[Records from a collection]
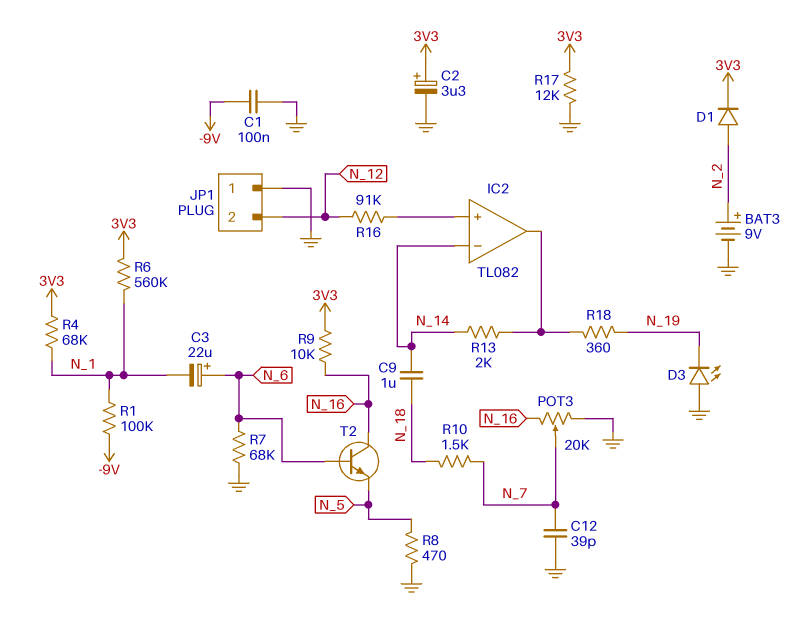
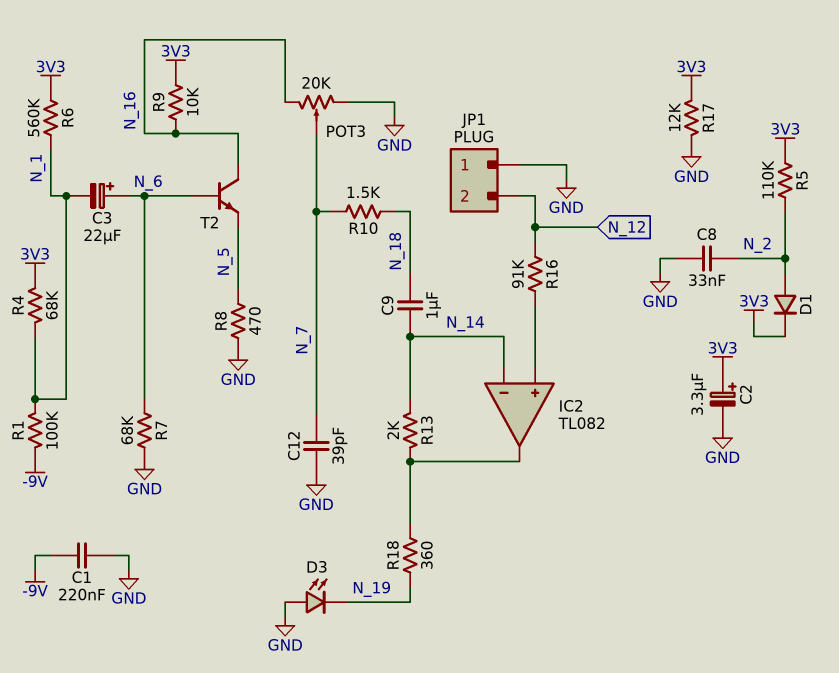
BAT3: 9V (plus N_2, minus GND) -> none
C1: 100nF (-9V, GND) -> 220nF (-9V, GND)
C8: none -> 33nF (GND, N_2)
R5: none -> 110k (3V3, N_2)

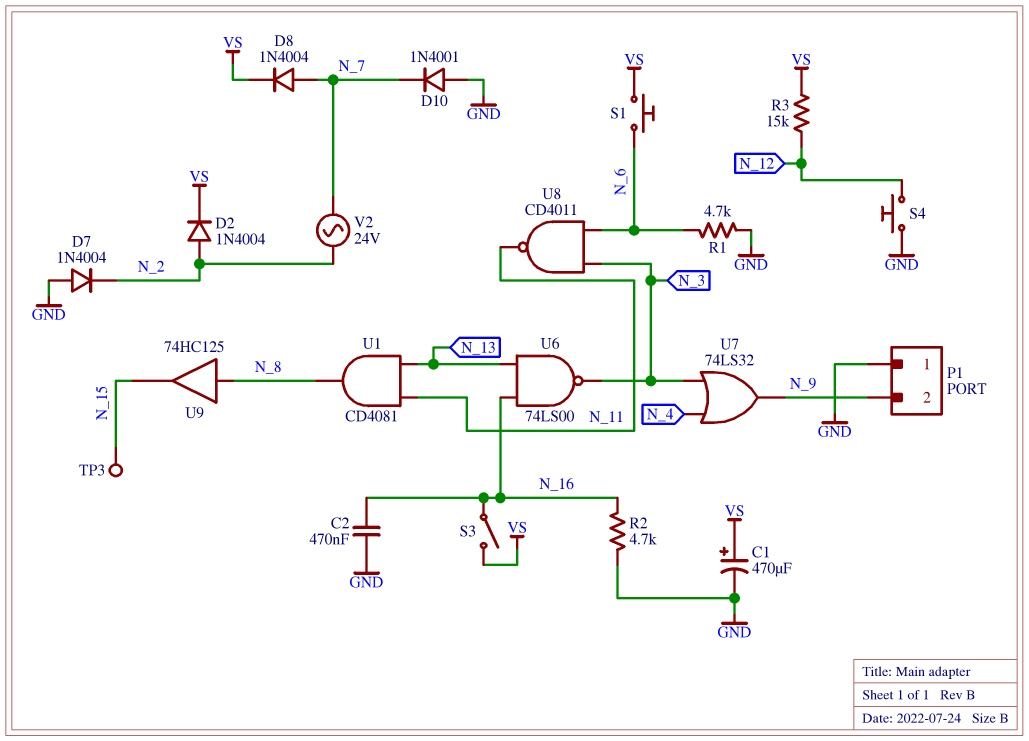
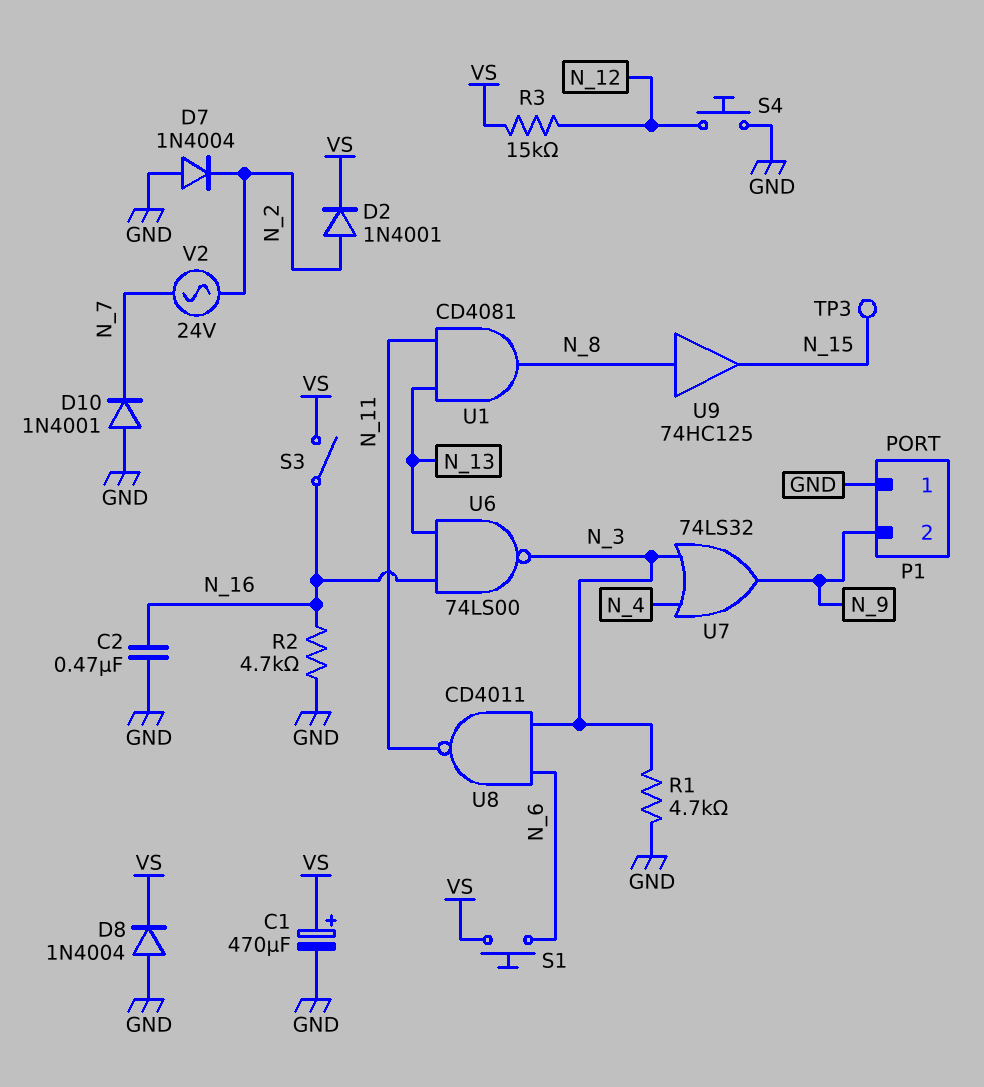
D2: diode 1N4004 (A N_2, K VS) -> diode 1N4001 (A N_2, K VS)
D8: diode 1N4004 (A N_7, K VS) -> diode 1N4004 (A GND, K VS)
R1: 4.7k (GND, N_6) -> 4.7k (GND, N_3)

• **WHAT TO WORK ON**:
Copy out, without any pictures, the lines of the records above from the one containing "C1: 100nF (-9V, GND) -> 220nF (-9V, GND)" through the final line, both ends included.

• **YOUR SOLUTION**:
C1: 100nF (-9V, GND) -> 220nF (-9V, GND)
C8: none -> 33nF (GND, N_2)
R5: none -> 110k (3V3, N_2)

D2: diode 1N4004 (A N_2, K VS) -> diode 1N4001 (A N_2, K VS)
D8: diode 1N4004 (A N_7, K VS) -> diode 1N4004 (A GND, K VS)
R1: 4.7k (GND, N_6) -> 4.7k (GND, N_3)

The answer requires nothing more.